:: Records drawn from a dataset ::
- Opening Delimiter -

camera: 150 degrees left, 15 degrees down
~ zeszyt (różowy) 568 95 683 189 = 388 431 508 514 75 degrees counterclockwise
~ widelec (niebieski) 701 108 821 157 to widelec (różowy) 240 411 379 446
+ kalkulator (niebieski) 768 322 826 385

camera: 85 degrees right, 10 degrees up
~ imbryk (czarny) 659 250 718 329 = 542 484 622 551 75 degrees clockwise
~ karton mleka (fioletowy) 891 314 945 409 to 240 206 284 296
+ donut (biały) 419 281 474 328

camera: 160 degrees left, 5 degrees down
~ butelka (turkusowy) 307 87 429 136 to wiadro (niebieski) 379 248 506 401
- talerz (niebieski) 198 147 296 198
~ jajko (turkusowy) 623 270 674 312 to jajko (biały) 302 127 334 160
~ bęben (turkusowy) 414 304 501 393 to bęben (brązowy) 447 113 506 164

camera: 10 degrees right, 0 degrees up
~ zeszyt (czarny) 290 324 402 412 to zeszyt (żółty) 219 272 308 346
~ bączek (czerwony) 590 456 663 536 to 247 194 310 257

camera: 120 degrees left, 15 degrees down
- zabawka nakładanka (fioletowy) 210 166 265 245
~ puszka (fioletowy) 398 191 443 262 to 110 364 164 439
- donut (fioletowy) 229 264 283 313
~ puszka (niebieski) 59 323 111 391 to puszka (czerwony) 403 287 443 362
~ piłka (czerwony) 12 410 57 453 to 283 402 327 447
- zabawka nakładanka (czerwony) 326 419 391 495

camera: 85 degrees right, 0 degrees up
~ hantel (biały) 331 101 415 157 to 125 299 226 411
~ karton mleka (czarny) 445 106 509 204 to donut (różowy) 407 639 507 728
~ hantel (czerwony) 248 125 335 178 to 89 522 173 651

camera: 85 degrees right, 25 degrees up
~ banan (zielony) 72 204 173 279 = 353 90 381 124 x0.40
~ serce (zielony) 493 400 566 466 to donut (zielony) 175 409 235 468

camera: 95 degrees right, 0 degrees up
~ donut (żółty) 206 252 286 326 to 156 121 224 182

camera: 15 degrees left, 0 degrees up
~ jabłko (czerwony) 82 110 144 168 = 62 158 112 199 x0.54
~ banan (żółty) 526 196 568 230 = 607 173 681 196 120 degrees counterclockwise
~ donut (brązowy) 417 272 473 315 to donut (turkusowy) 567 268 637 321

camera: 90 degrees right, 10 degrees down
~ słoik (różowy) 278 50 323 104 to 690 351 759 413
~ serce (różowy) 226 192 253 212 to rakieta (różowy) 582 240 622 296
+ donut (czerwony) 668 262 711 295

- Closing Delimiter -

:: YOUR OBJECTIVE ::
Reproduce each line, exactly as it appears, from the one that contains "411 379 446" through the last line of the records. Add no other lines.

:: ANSWER SECTION ::
~ widelec (niebieski) 701 108 821 157 to widelec (różowy) 240 411 379 446
+ kalkulator (niebieski) 768 322 826 385

camera: 85 degrees right, 10 degrees up
~ imbryk (czarny) 659 250 718 329 = 542 484 622 551 75 degrees clockwise
~ karton mleka (fioletowy) 891 314 945 409 to 240 206 284 296
+ donut (biały) 419 281 474 328

camera: 160 degrees left, 5 degrees down
~ butelka (turkusowy) 307 87 429 136 to wiadro (niebieski) 379 248 506 401
- talerz (niebieski) 198 147 296 198
~ jajko (turkusowy) 623 270 674 312 to jajko (biały) 302 127 334 160
~ bęben (turkusowy) 414 304 501 393 to bęben (brązowy) 447 113 506 164

camera: 10 degrees right, 0 degrees up
~ zeszyt (czarny) 290 324 402 412 to zeszyt (żółty) 219 272 308 346
~ bączek (czerwony) 590 456 663 536 to 247 194 310 257

camera: 120 degrees left, 15 degrees down
- zabawka nakładanka (fioletowy) 210 166 265 245
~ puszka (fioletowy) 398 191 443 262 to 110 364 164 439
- donut (fioletowy) 229 264 283 313
~ puszka (niebieski) 59 323 111 391 to puszka (czerwony) 403 287 443 362
~ piłka (czerwony) 12 410 57 453 to 283 402 327 447
- zabawka nakładanka (czerwony) 326 419 391 495

camera: 85 degrees right, 0 degrees up
~ hantel (biały) 331 101 415 157 to 125 299 226 411
~ karton mleka (czarny) 445 106 509 204 to donut (różowy) 407 639 507 728
~ hantel (czerwony) 248 125 335 178 to 89 522 173 651

camera: 85 degrees right, 25 degrees up
~ banan (zielony) 72 204 173 279 = 353 90 381 124 x0.40
~ serce (zielony) 493 400 566 466 to donut (zielony) 175 409 235 468

camera: 95 degrees right, 0 degrees up
~ donut (żółty) 206 252 286 326 to 156 121 224 182

camera: 15 degrees left, 0 degrees up
~ jabłko (czerwony) 82 110 144 168 = 62 158 112 199 x0.54
~ banan (żółty) 526 196 568 230 = 607 173 681 196 120 degrees counterclockwise
~ donut (brązowy) 417 272 473 315 to donut (turkusowy) 567 268 637 321

camera: 90 degrees right, 10 degrees down
~ słoik (różowy) 278 50 323 104 to 690 351 759 413
~ serce (różowy) 226 192 253 212 to rakieta (różowy) 582 240 622 296
+ donut (czerwony) 668 262 711 295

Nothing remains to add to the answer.